## Version comparison data
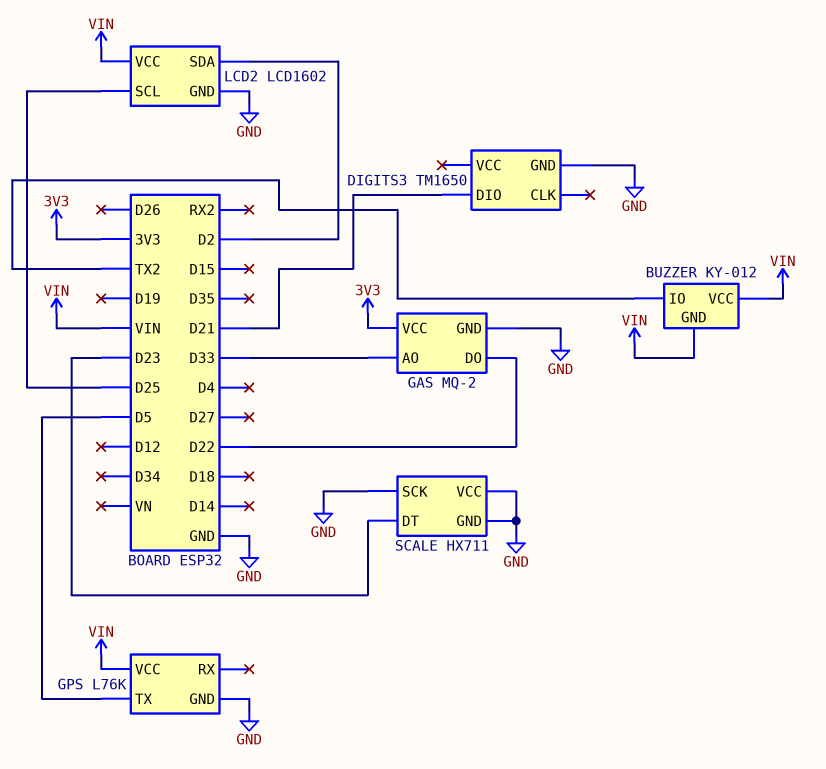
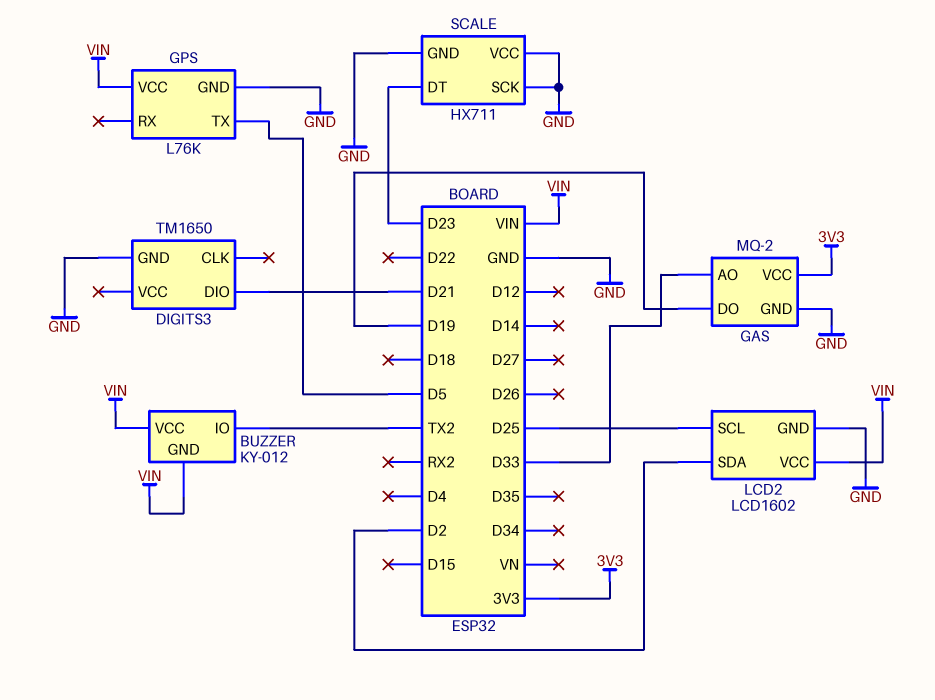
GAS pin DO: D22 -> D19

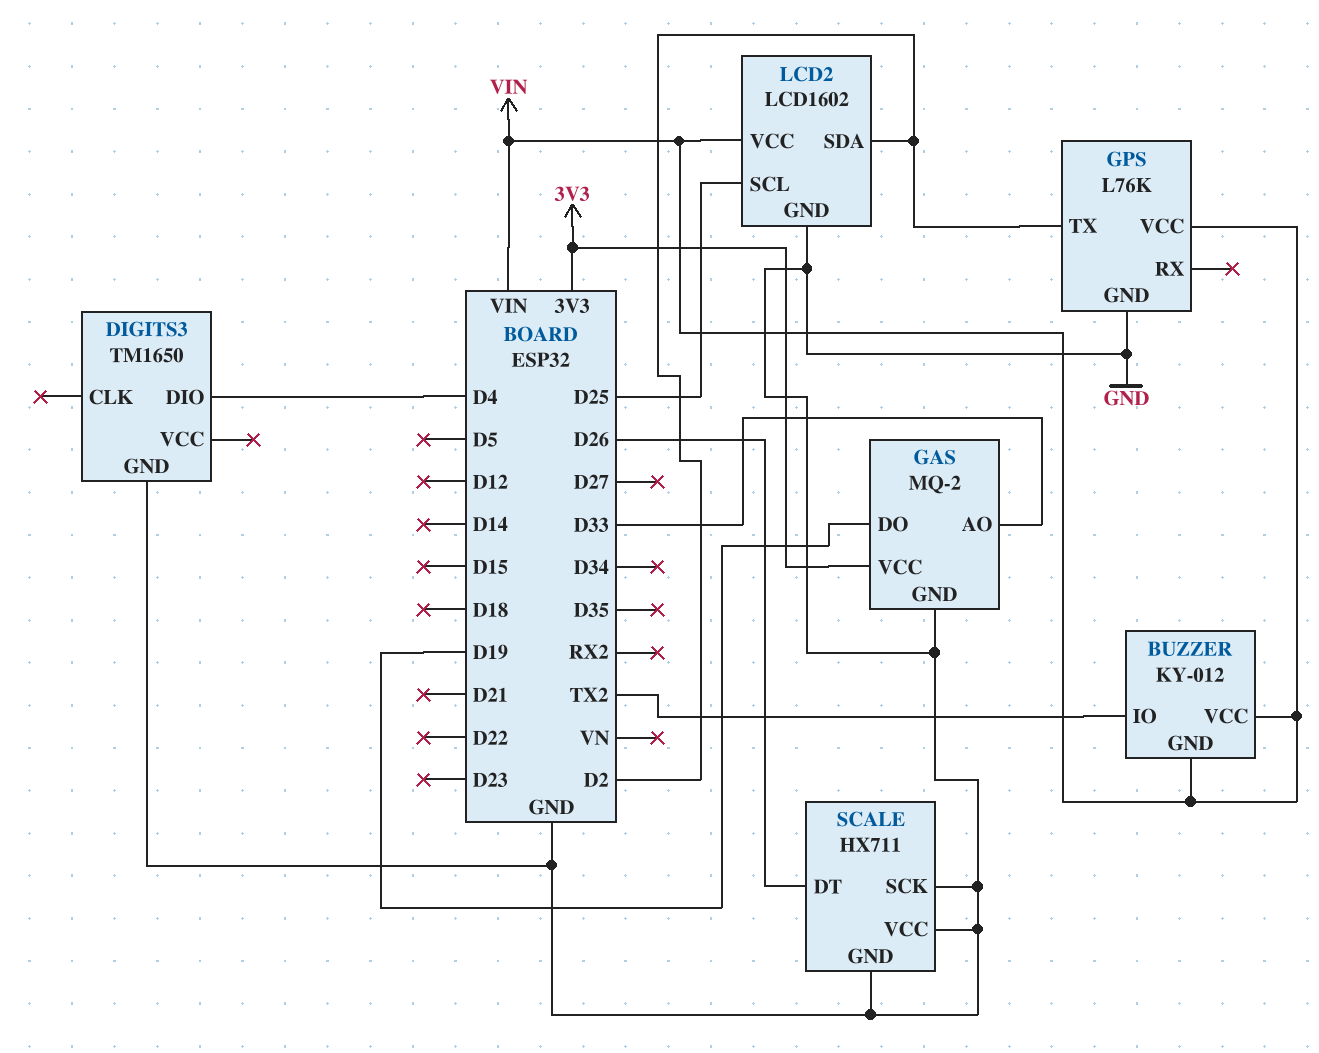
DIGITS3 pin DIO: D21 -> D4
GPS pin TX: D5 -> D2
SCALE pin DT: D23 -> D26

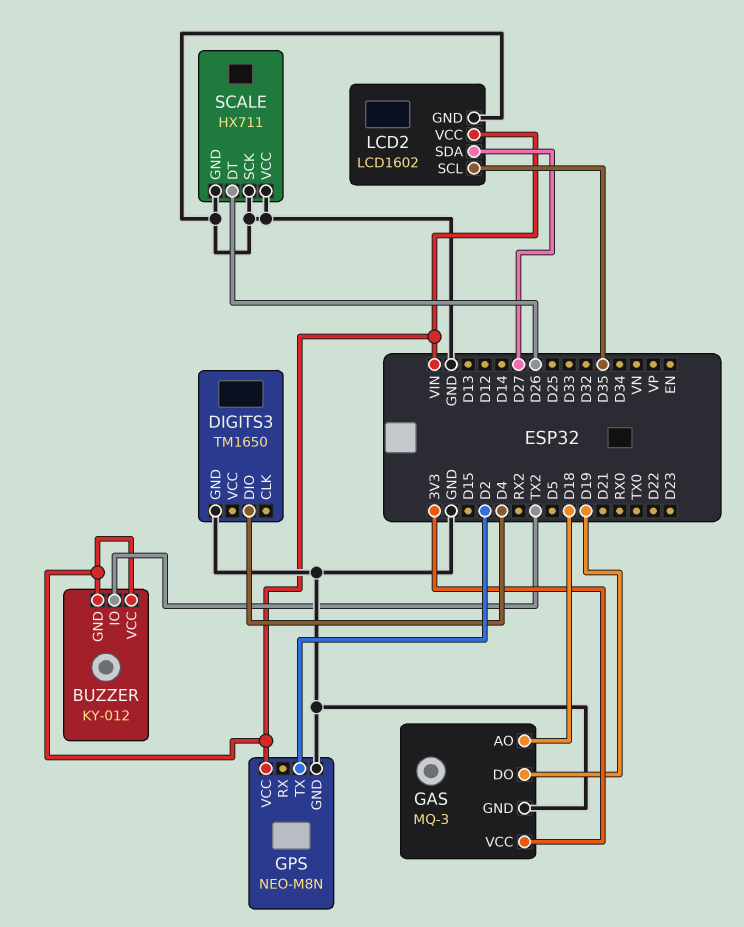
GAS: MQ-2 -> MQ-3
GAS pin AO: D33 -> D18
GPS: L76K -> NEO-M8N
LCD2 pin SCL: D25 -> D35
LCD2 pin SDA: D2 -> D27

## WORK INSTRUCTION
Restate each entry word for word; omit the pictures.

## ANSWER SPACE
GAS pin DO: D22 -> D19

DIGITS3 pin DIO: D21 -> D4
GPS pin TX: D5 -> D2
SCALE pin DT: D23 -> D26

GAS: MQ-2 -> MQ-3
GAS pin AO: D33 -> D18
GPS: L76K -> NEO-M8N
LCD2 pin SCL: D25 -> D35
LCD2 pin SDA: D2 -> D27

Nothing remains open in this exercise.